→ Task to complete
Your copy of the data should match it exactly, leaving out only the pictures.

→ Material shown
•••••

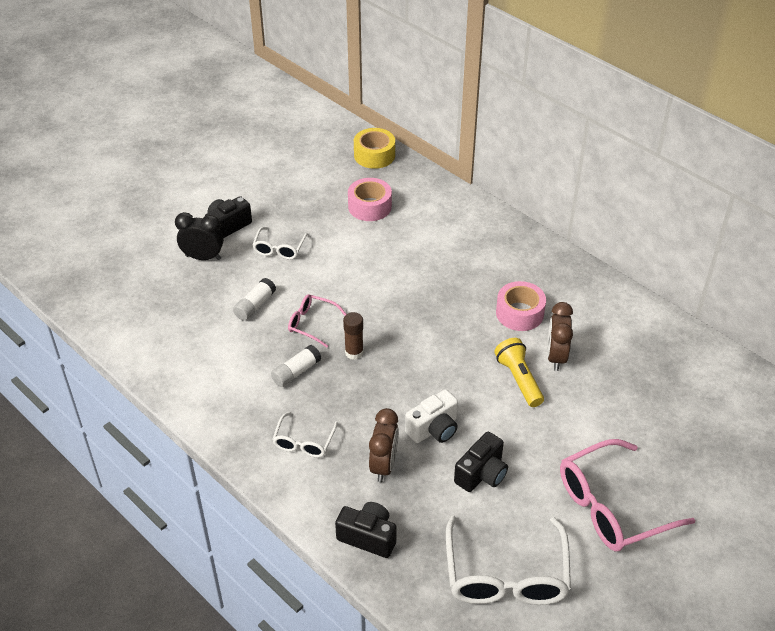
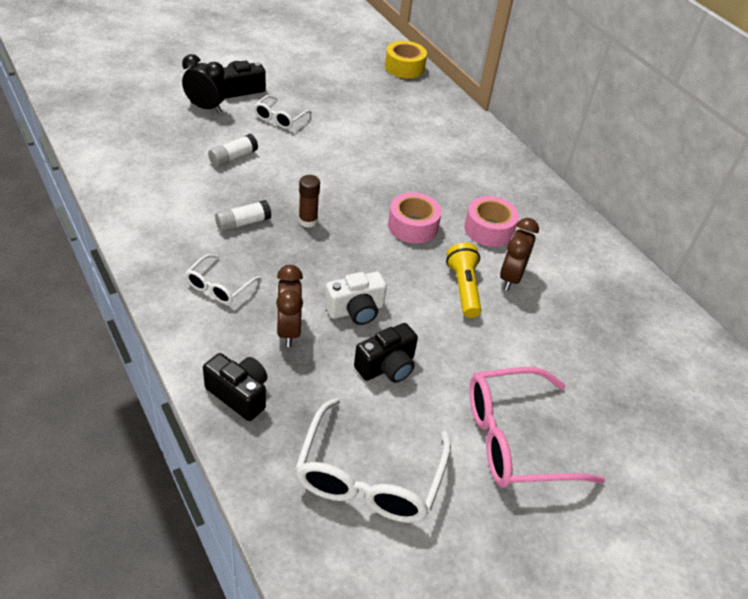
camera: 10 degrees right, 0 degrees up
(312, 323) = (279, 186): pink glasses -> none
(369, 206) = (381, 105): pink tape -> pink tape (413, 226)
(384, 465) = (288, 330): brown clock -> brown clock turned 150 degrees clockwise

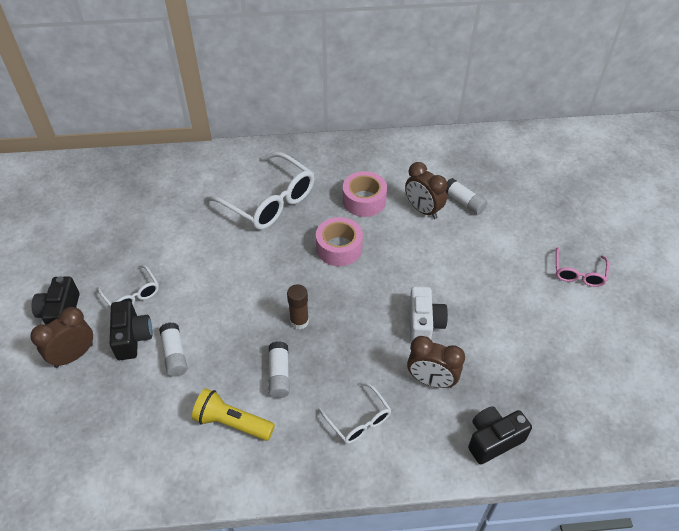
camera: 60 degrees left, 5 degrees up
(206, 108) = (74, 355): black clock -> brown clock
(369, 477) = (594, 374): white glasses -> white glasses (269, 201)
(387, 366) = (491, 324): black camera -> black camera (132, 337)
(404, 67) = (111, 169): yellow tape -> none
(463, 288) = (424, 243): yellow flashlight -> yellow flashlight (232, 422)
(515, 439) = (578, 273): pink glasses -> pink glasses, size x0.53
(549, 310) = (464, 202): none -> white glue stick

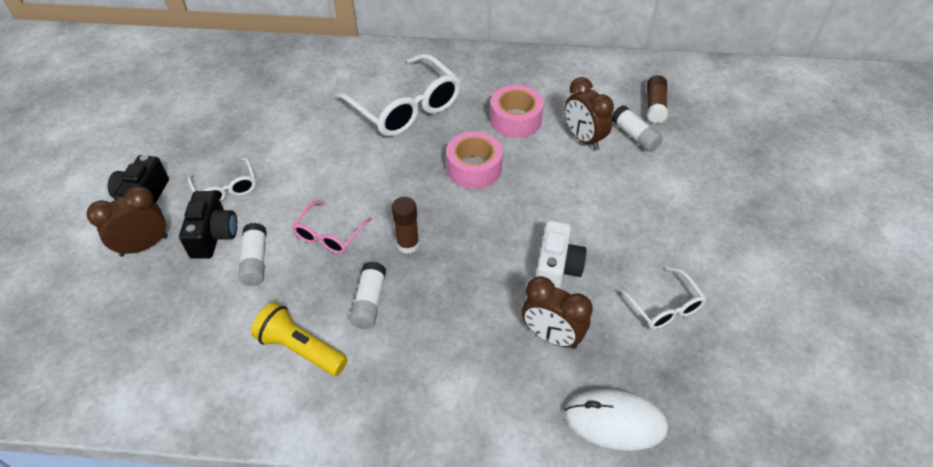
camera: 10 degrees right, 0 degrees up
(358, 420) = (451, 369): white glasses -> white glasses (664, 306)
(475, 174) = (655, 106): none -> brown glue stick
(493, 440) = (615, 421): black camera -> white mouse
(578, 273) = (763, 236): pink glasses -> pink glasses (329, 235)

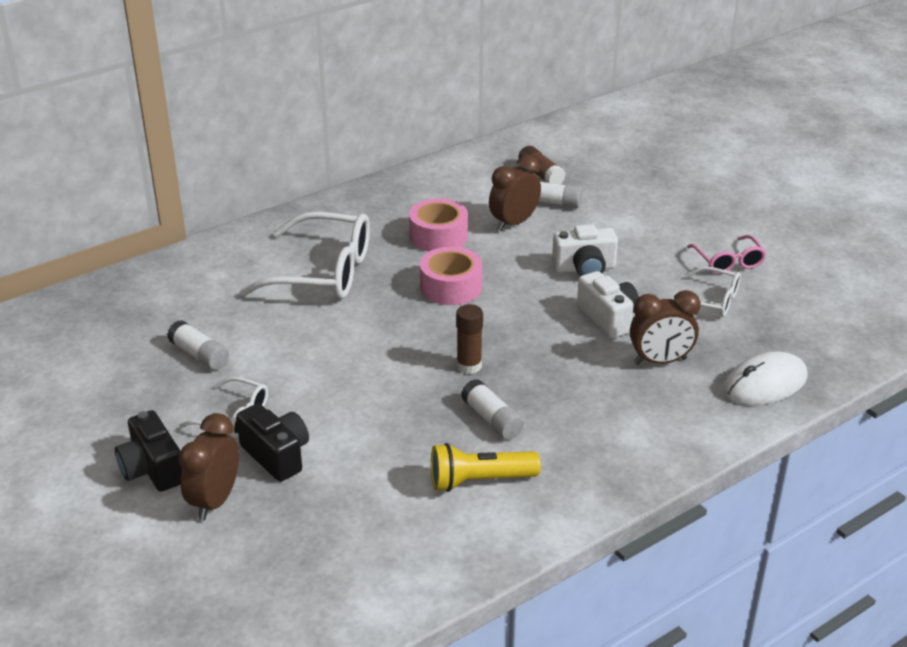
camera: 40 degrees left, 15 degrees down
(255, 261) = (347, 450): white glue stick -> white glue stick (199, 355)
(329, 235) = (389, 396): pink glasses -> pink glasses (728, 262)
(583, 139) = (514, 223): brown clock -> brown clock turned 120 degrees clockwise
(591, 211) = (584, 268): none -> white camera

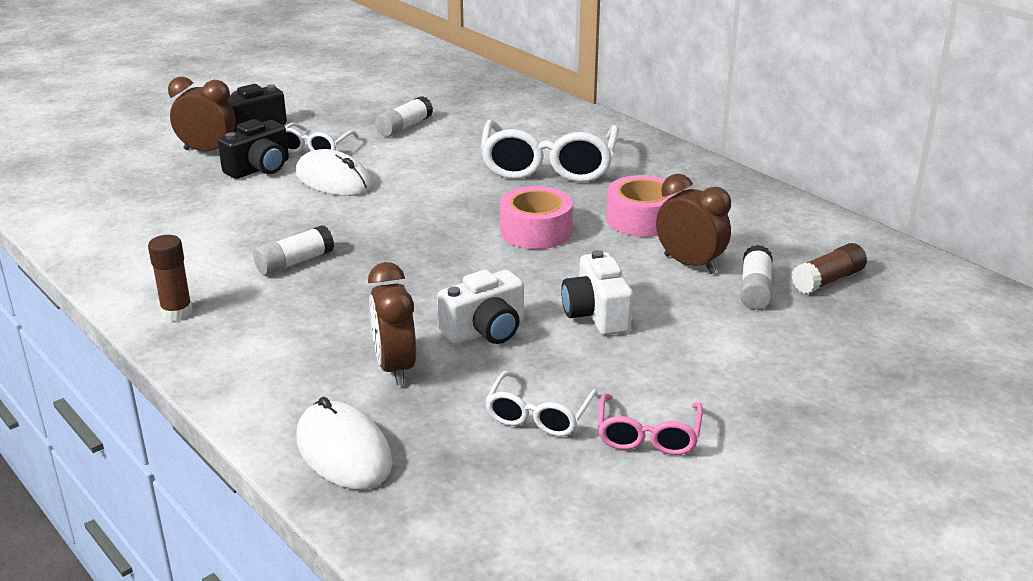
camera: 85 degrees right, 5 degrees down
(319, 401) = (333, 180): none -> white mouse
(469, 366) = (387, 247): brown glue stick -> brown glue stick (177, 312)
(479, 481) = (201, 259): yellow flashlight -> none
(728, 262) = (648, 435): pink glasses -> pink glasses turned 60 degrees counterclockwise

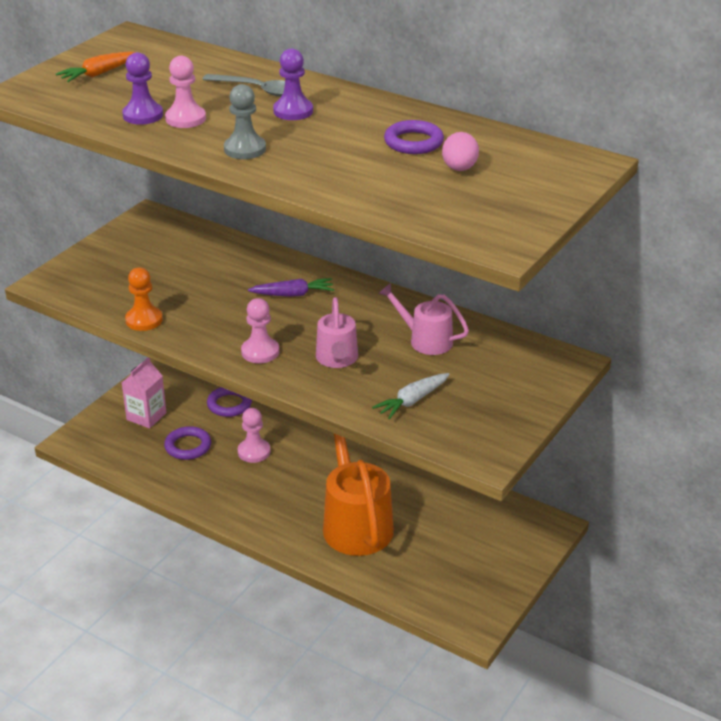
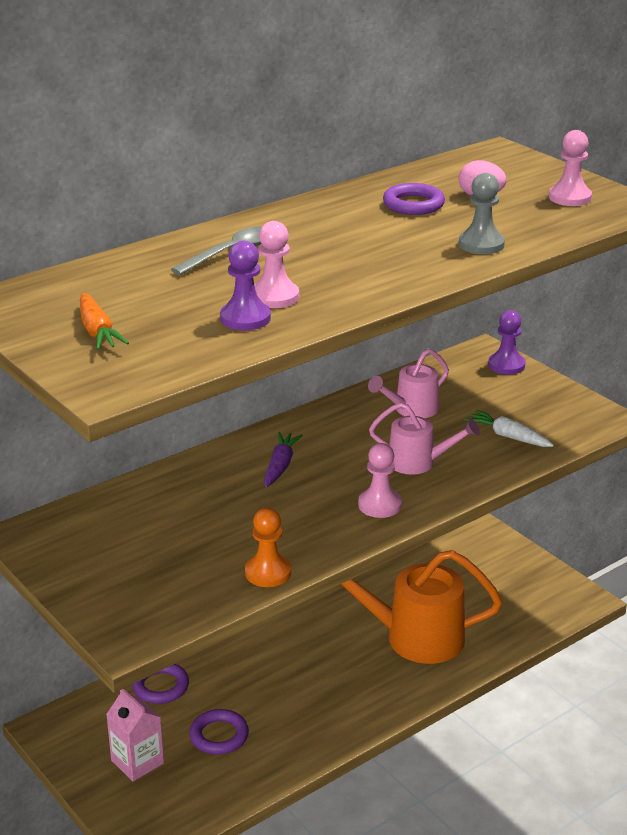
camera: 70 degrees left, 5 degrees down
(245, 149) = (375, 277): grey pawn -> grey pawn (481, 244)
(254, 452) = (260, 684): pink pawn -> pink pawn (569, 197)
(293, 111) = (300, 243): purple pawn -> purple pawn (506, 365)
(412, 401) = (508, 436): white carrot -> white carrot turned 150 degrees clockwise

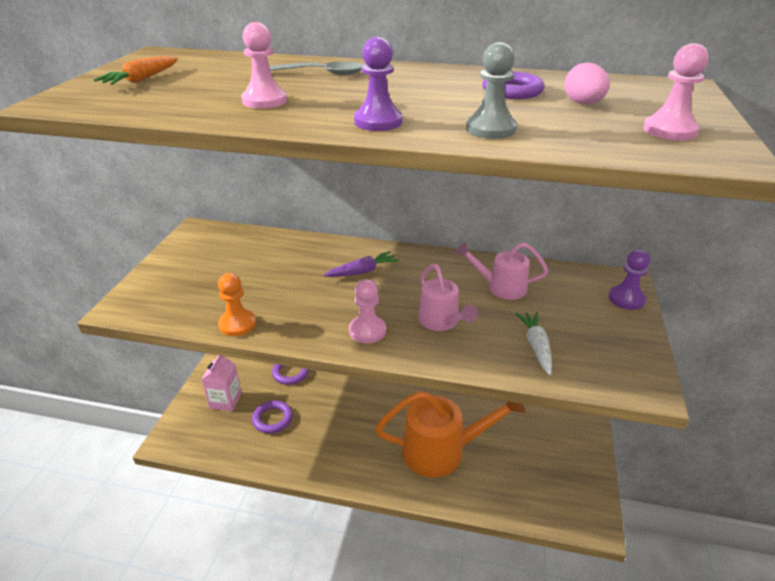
camera: 50 degrees right, 5 degrees up
(245, 318) = (214, 103): purple pawn -> purple pawn (378, 122)
(412, 637) = (443, 451): orange watering can -> orange watering can turned 120 degrees clockwise

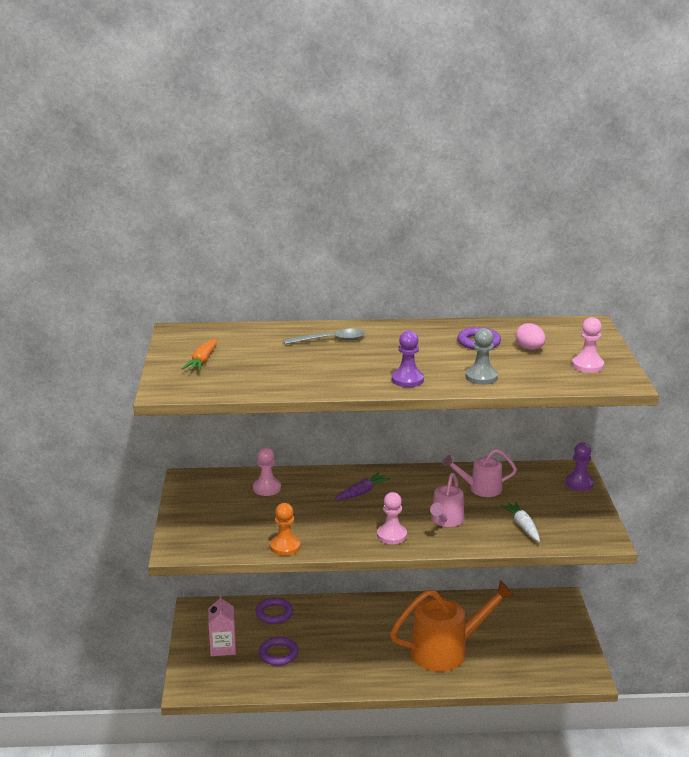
camera: 15 degrees left, 10 degrees down
(264, 101) = (316, 371): pink pawn -> pink pawn (267, 488)
(441, 322) = (445, 521): pink watering can -> pink watering can turned 60 degrees clockwise

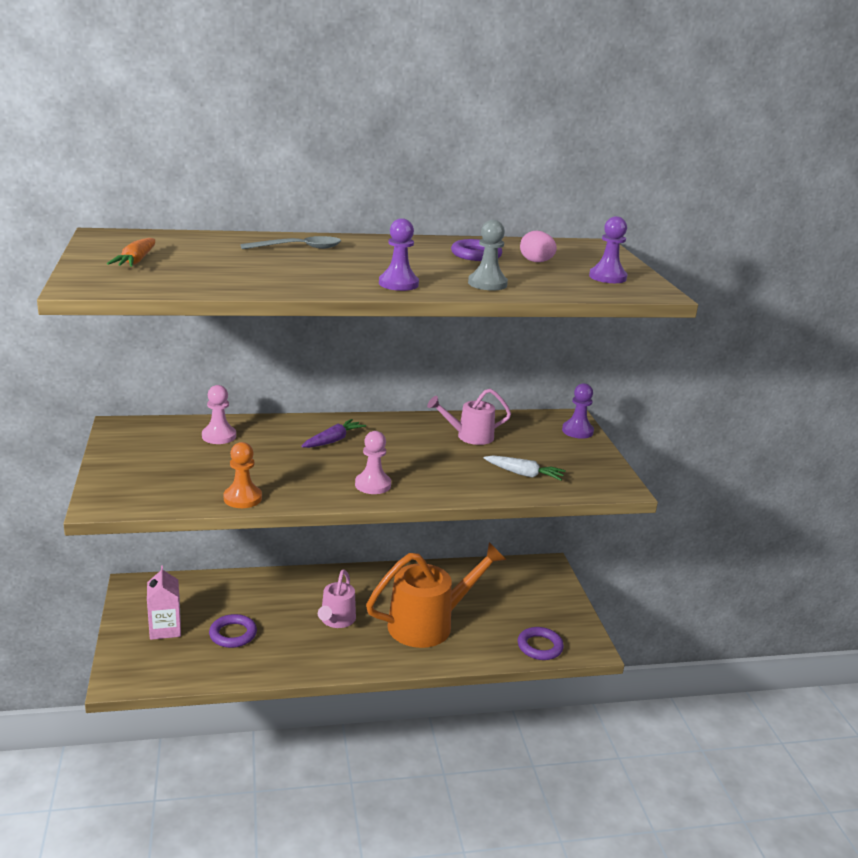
camera: 10 degrees left, 0 degrees up
(274, 613) = (227, 589): purple ring -> purple ring (540, 647)
(445, 521) = (434, 469): pink watering can -> pink watering can (336, 621)
(522, 526) = (524, 474): white carrot -> white carrot turned 135 degrees clockwise
(587, 365) = (607, 277): pink pawn -> purple pawn

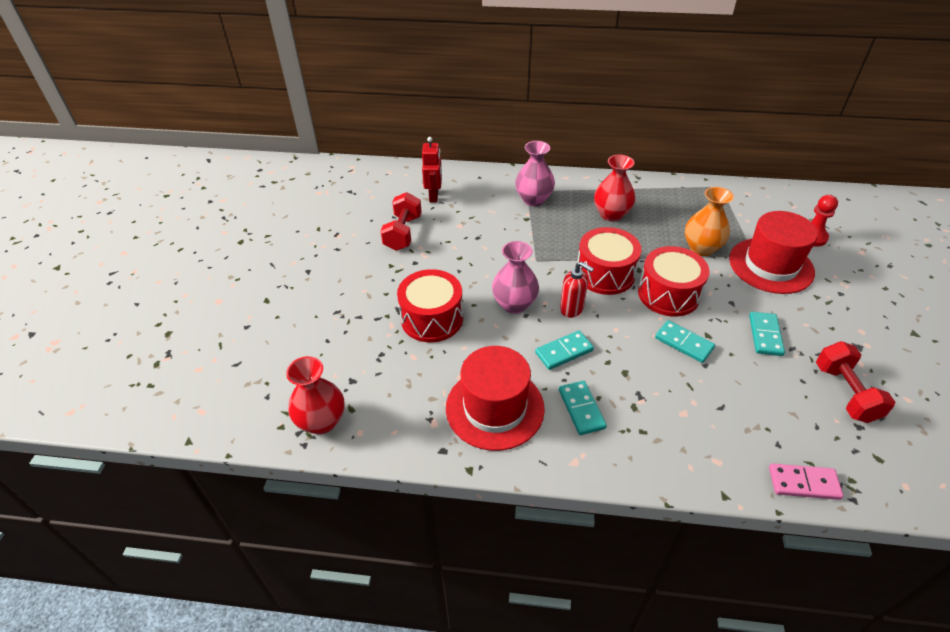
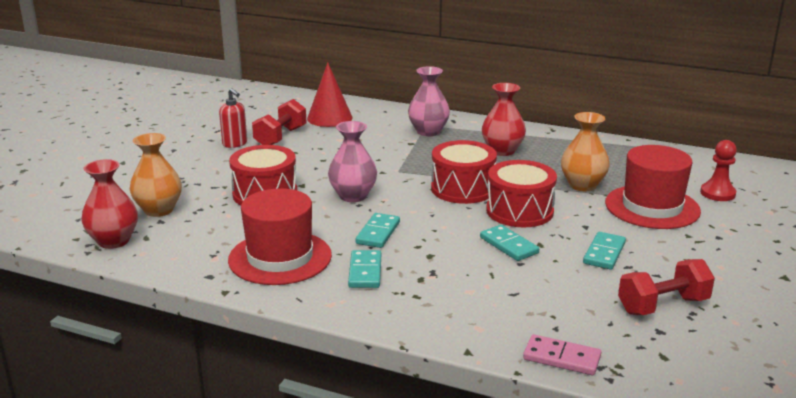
camera: 15 degrees right, 20 degrees down
(342, 365) = (159, 210): none -> orange vase
(434, 196) = (329, 118): red robot -> red cone
(564, 351) = (378, 233): turquoise domino -> turquoise domino turned 60 degrees counterclockwise
(572, 309) = (409, 207): red soap dispenser -> red soap dispenser (235, 144)
(845, 393) = (663, 305): red dumbbell -> red dumbbell turned 60 degrees clockwise

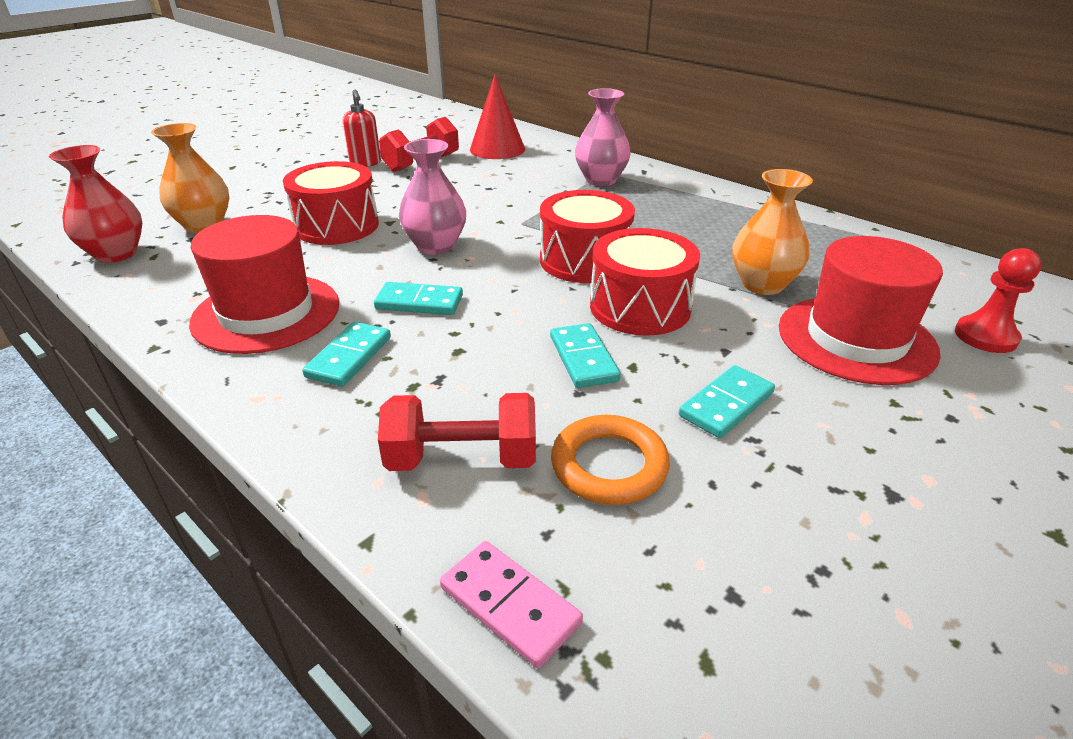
camera: 20 degrees right, 10 degrees up
(378, 233) = (419, 302): turquoise domino -> turquoise domino turned 60 degrees clockwise
(502, 151) = (679, 218): red vase -> none
(564, 293) = (609, 465): none -> orange ring
(663, 305) = (771, 537): red dumbbell -> red dumbbell (462, 459)

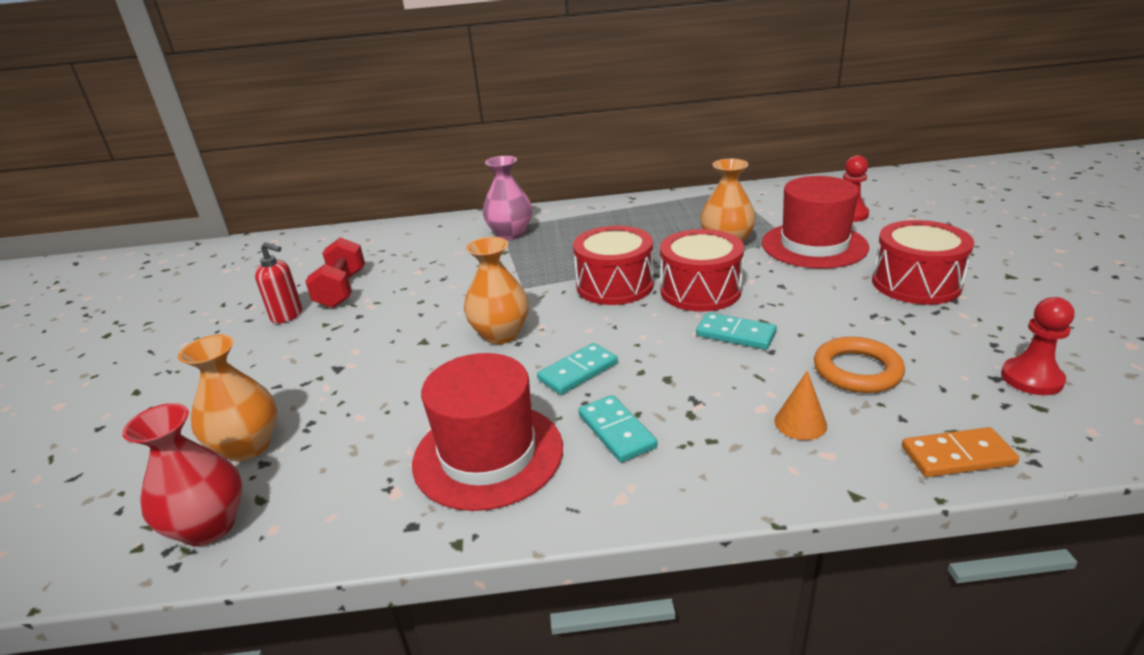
camera: 45 degrees left, 5 degrees down
(337, 226) = (385, 369): red drum -> red drum (916, 283)
(435, 246) = (500, 334): pink vase -> orange vase
(462, 459) = (800, 423): red dumbbell -> orange cone
(497, 149) = (382, 250): red cone -> none
(509, 605) = (957, 456): pink domino -> orange domino
(726, 404) = (835, 308): turquoise domino -> none
(774, 635) = (1031, 378): none -> red pawn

•••••

→ Solution to this problem
camera: 10 degrees right, 0 degrees up
(312, 323) = (279, 186): pink glasses -> none
(369, 206) = (381, 105): pink tape -> pink tape (413, 226)
(384, 465) = (288, 330): brown clock -> brown clock turned 150 degrees clockwise

camera: 60 degrees left, 5 degrees up
(206, 108) = (74, 355): black clock -> brown clock
(369, 477) = (594, 374): white glasses -> white glasses (269, 201)
(387, 366) = (491, 324): black camera -> black camera (132, 337)
(404, 67) = (111, 169): yellow tape -> none
(463, 288) = (424, 243): yellow flashlight -> yellow flashlight (232, 422)
(515, 439) = (578, 273): pink glasses -> pink glasses, size x0.53
(549, 310) = (464, 202): none -> white glue stick

camera: 10 degrees right, 0 degrees up
(358, 420) = (451, 369): white glasses -> white glasses (664, 306)
(475, 174) = (655, 106): none -> brown glue stick
(493, 440) = (615, 421): black camera -> white mouse
(578, 273) = (763, 236): pink glasses -> pink glasses (329, 235)

camera: 40 degrees left, 15 degrees down
(255, 261) = (347, 450): white glue stick -> white glue stick (199, 355)
(329, 235) = (389, 396): pink glasses -> pink glasses (728, 262)
(583, 139) = (514, 223): brown clock -> brown clock turned 120 degrees clockwise
(591, 211) = (584, 268): none -> white camera

camera: 85 degrees right, 5 degrees down
(319, 401) = (333, 180): none -> white mouse
(469, 366) = (387, 247): brown glue stick -> brown glue stick (177, 312)
(479, 481) = (201, 259): yellow flashlight -> none
(728, 262) = (648, 435): pink glasses -> pink glasses turned 60 degrees counterclockwise

camera: 70 degrees left, 5 degrees down
(245, 149) = (375, 277): grey pawn -> grey pawn (481, 244)
(254, 452) = (260, 684): pink pawn -> pink pawn (569, 197)
(293, 111) = (300, 243): purple pawn -> purple pawn (506, 365)
(412, 401) = (508, 436): white carrot -> white carrot turned 150 degrees clockwise

camera: 50 degrees right, 5 degrees up
(245, 318) = (214, 103): purple pawn -> purple pawn (378, 122)
(412, 637) = (443, 451): orange watering can -> orange watering can turned 120 degrees clockwise

camera: 15 degrees left, 10 degrees down
(264, 101) = (316, 371): pink pawn -> pink pawn (267, 488)
(441, 322) = (445, 521): pink watering can -> pink watering can turned 60 degrees clockwise

camera: 10 degrees left, 0 degrees up
(274, 613) = (227, 589): purple ring -> purple ring (540, 647)
(445, 521) = (434, 469): pink watering can -> pink watering can (336, 621)
(522, 526) = (524, 474): white carrot -> white carrot turned 135 degrees clockwise
(587, 365) = (607, 277): pink pawn -> purple pawn

camera: 15 degrees right, 20 degrees down
(342, 365) = (159, 210): none -> orange vase
(434, 196) = (329, 118): red robot -> red cone
(564, 351) = (378, 233): turquoise domino -> turquoise domino turned 60 degrees counterclockwise
(572, 309) = (409, 207): red soap dispenser -> red soap dispenser (235, 144)
(845, 393) = (663, 305): red dumbbell -> red dumbbell turned 60 degrees clockwise

camera: 20 degrees right, 10 degrees up
(378, 233) = (419, 302): turquoise domino -> turquoise domino turned 60 degrees clockwise
(502, 151) = (679, 218): red vase -> none
(564, 293) = (609, 465): none -> orange ring
(663, 305) = (771, 537): red dumbbell -> red dumbbell (462, 459)

camera: 45 degrees left, 5 degrees down
(337, 226) = (385, 369): red drum -> red drum (916, 283)
(435, 246) = (500, 334): pink vase -> orange vase
(462, 459) = (800, 423): red dumbbell -> orange cone
(497, 149) = (382, 250): red cone -> none
(509, 605) = (957, 456): pink domino -> orange domino
(726, 404) = (835, 308): turquoise domino -> none
(774, 635) = (1031, 378): none -> red pawn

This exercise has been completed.